◆ Stated goal: Reproduce the lines below word for word, from the line with "cyan line: rotated 16 degrees clockwise" through the end of the records, including that first line. Leave the pictures out of your answer.

Source data
:::

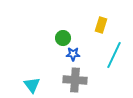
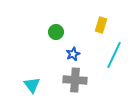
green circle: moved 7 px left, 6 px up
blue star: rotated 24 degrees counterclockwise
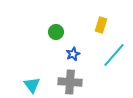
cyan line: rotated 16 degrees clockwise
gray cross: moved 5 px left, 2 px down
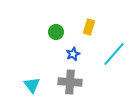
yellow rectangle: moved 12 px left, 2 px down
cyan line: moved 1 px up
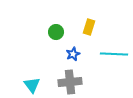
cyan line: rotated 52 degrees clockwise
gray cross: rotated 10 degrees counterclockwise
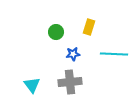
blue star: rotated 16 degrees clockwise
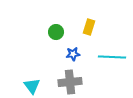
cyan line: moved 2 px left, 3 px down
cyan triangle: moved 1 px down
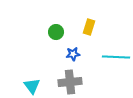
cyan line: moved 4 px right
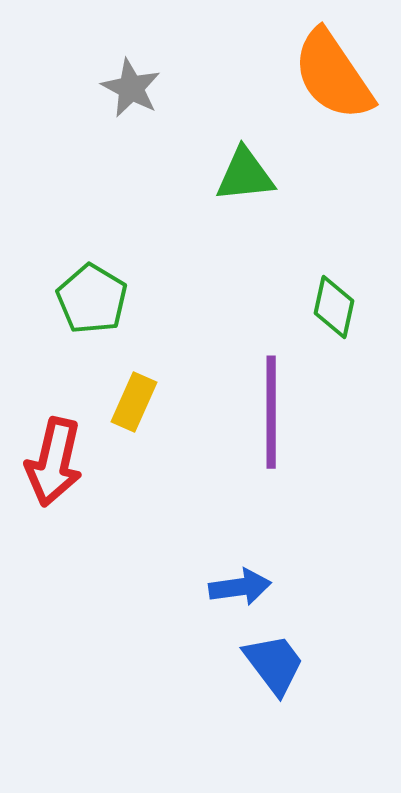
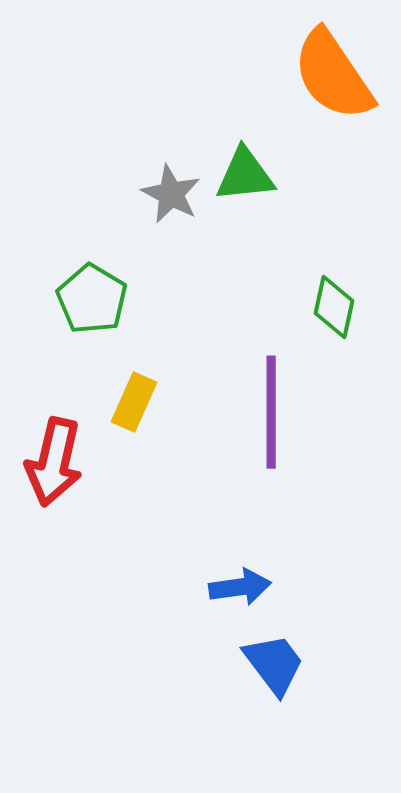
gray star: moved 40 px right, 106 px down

:::

◆ Exercise response:
cyan line: rotated 16 degrees clockwise
gray cross: moved 5 px left, 2 px down
yellow rectangle: moved 12 px left, 2 px down
cyan line: moved 1 px up
cyan line: rotated 52 degrees clockwise
gray cross: rotated 10 degrees counterclockwise
blue star: rotated 16 degrees clockwise
cyan line: moved 2 px left, 3 px down
cyan triangle: moved 1 px down
cyan line: moved 4 px right
gray star: moved 40 px right, 106 px down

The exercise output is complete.